From the first line to the last, write out the records exactly, leaving out images.

Data for review Block Start

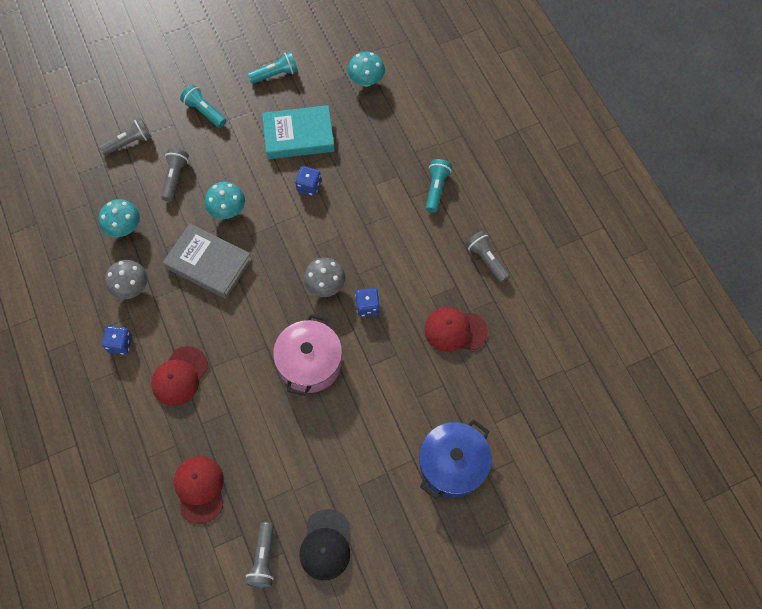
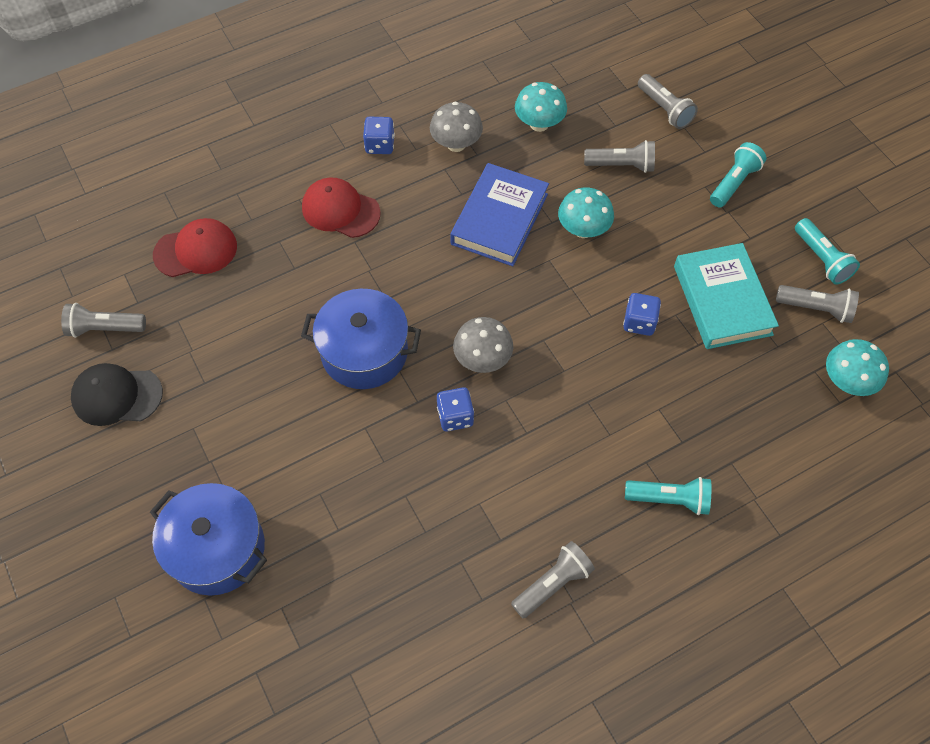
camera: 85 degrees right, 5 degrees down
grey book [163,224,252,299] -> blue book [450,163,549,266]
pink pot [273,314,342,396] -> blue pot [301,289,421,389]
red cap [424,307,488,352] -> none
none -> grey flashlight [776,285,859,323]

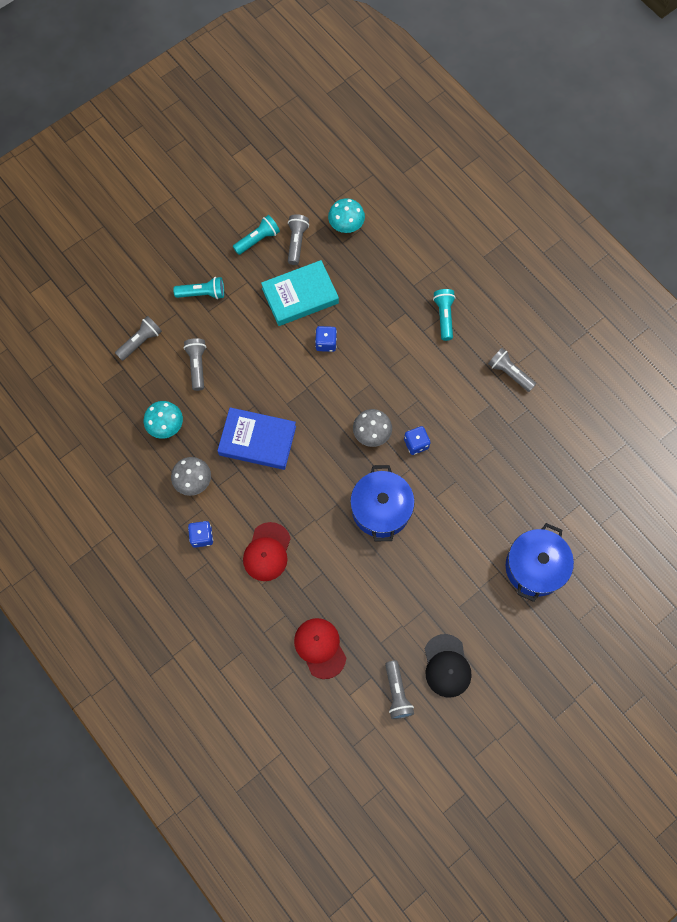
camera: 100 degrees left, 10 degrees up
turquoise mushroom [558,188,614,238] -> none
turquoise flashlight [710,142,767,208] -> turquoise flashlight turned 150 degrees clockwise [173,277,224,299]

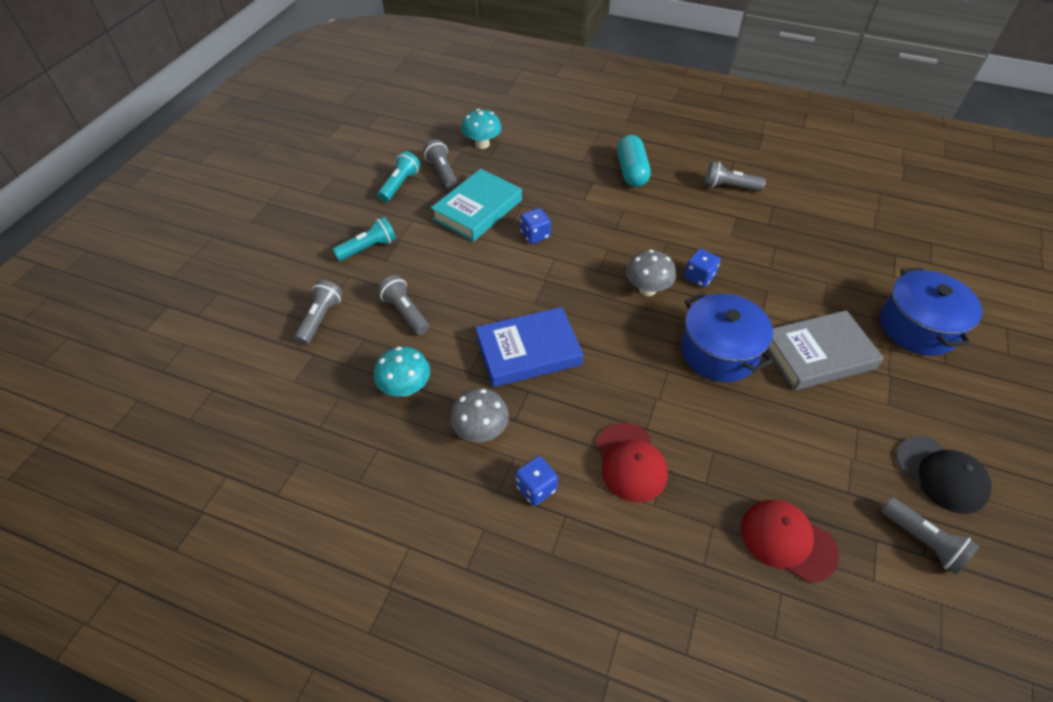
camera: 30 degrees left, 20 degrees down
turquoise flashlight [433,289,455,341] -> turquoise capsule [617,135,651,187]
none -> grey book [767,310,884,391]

Data for review Block End

**Result for this exercise**
camera: 85 degrees right, 5 degrees down
grey book [163,224,252,299] -> blue book [450,163,549,266]
pink pot [273,314,342,396] -> blue pot [301,289,421,389]
red cap [424,307,488,352] -> none
none -> grey flashlight [776,285,859,323]

camera: 100 degrees left, 10 degrees up
turquoise mushroom [558,188,614,238] -> none
turquoise flashlight [710,142,767,208] -> turquoise flashlight turned 150 degrees clockwise [173,277,224,299]

camera: 30 degrees left, 20 degrees down
turquoise flashlight [433,289,455,341] -> turquoise capsule [617,135,651,187]
none -> grey book [767,310,884,391]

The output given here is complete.